REQUIRED ACTION
Could you write out, exactly and with no pictures, every line from the one containing "(166, 395) = (196, 429): black" through the last line of the entries?

DATA LISTING Block Start

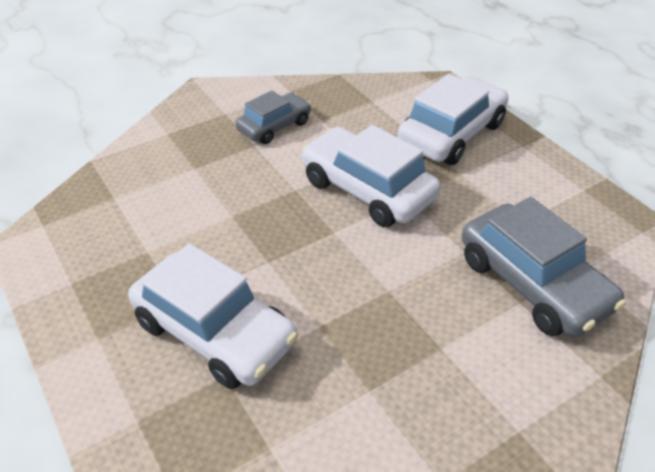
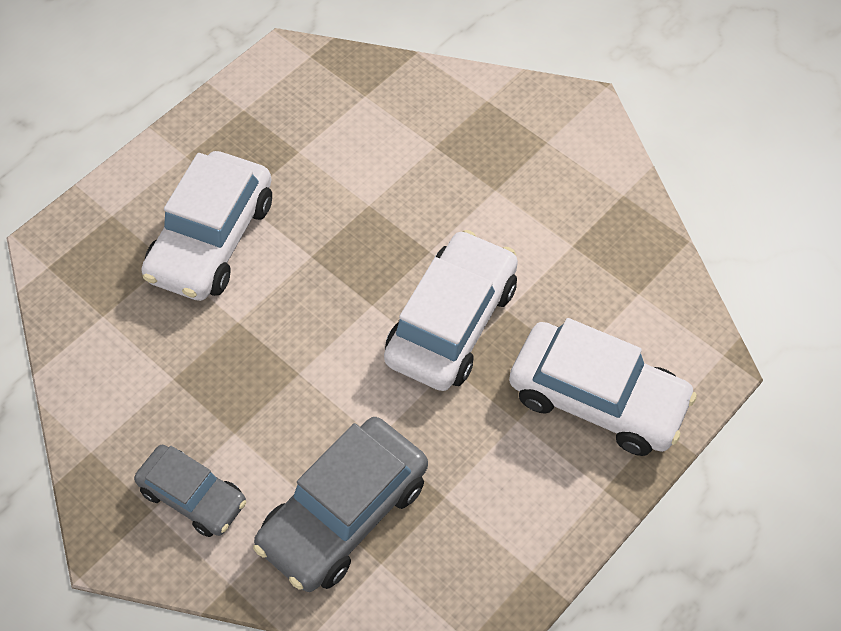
camera: 75 degrees right, 15 degrees up
(274, 126) = (539, 199): grey car -> grey car (193, 496)

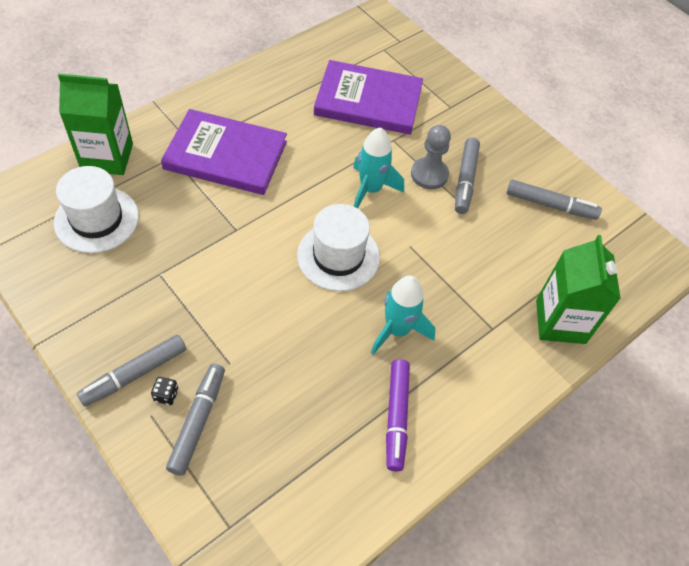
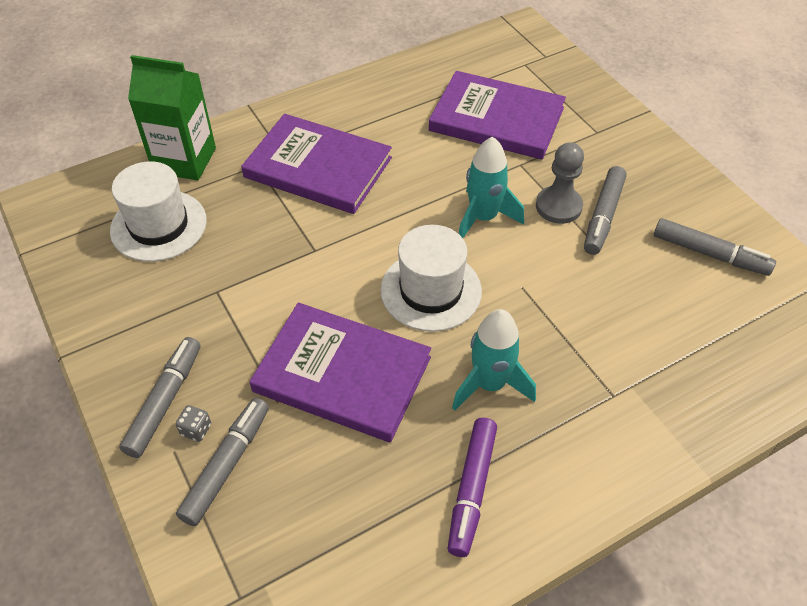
camera: 15 degrees right, 5 degrees down
(135, 374) = (165, 401): grey marker -> grey marker turned 135 degrees clockwise
(166, 395) = (196, 429): black dice -> grey dice
(278, 335) = (342, 374): none -> purple book
(560, 321) = (705, 396): green carton -> none

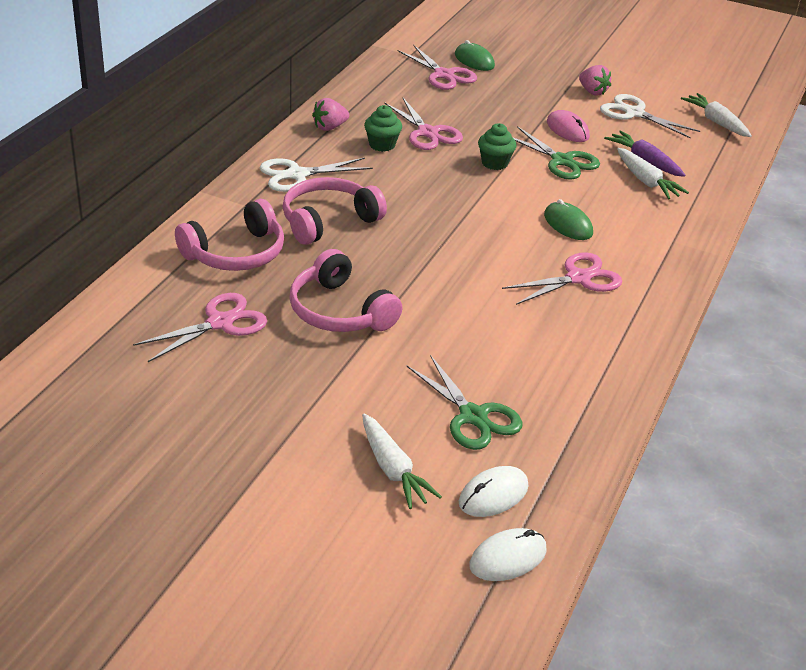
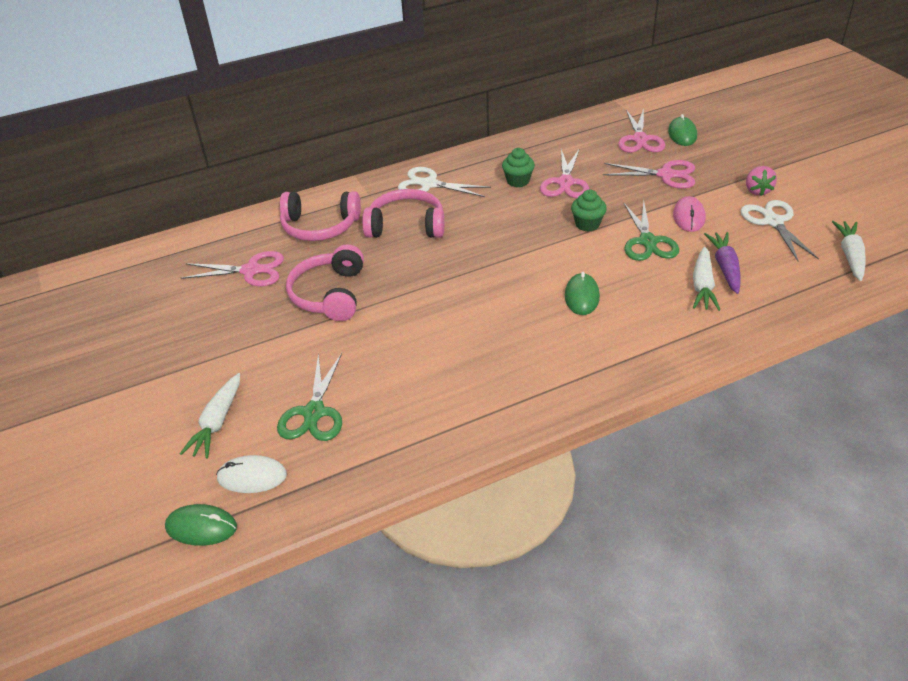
camera: 45 degrees right, 5 degrees up
(329, 127) = (497, 156): pink strawberry -> none
(508, 558) = (201, 527): white mouse -> green mouse
(578, 278) = (531, 344): pink scissors -> pink scissors (666, 175)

DATA LISTING Block End

YOUR RESPONSE
(166, 395) = (196, 429): black dice -> grey dice
(278, 335) = (342, 374): none -> purple book
(560, 321) = (705, 396): green carton -> none

camera: 45 degrees right, 5 degrees up
(329, 127) = (497, 156): pink strawberry -> none
(508, 558) = (201, 527): white mouse -> green mouse
(578, 278) = (531, 344): pink scissors -> pink scissors (666, 175)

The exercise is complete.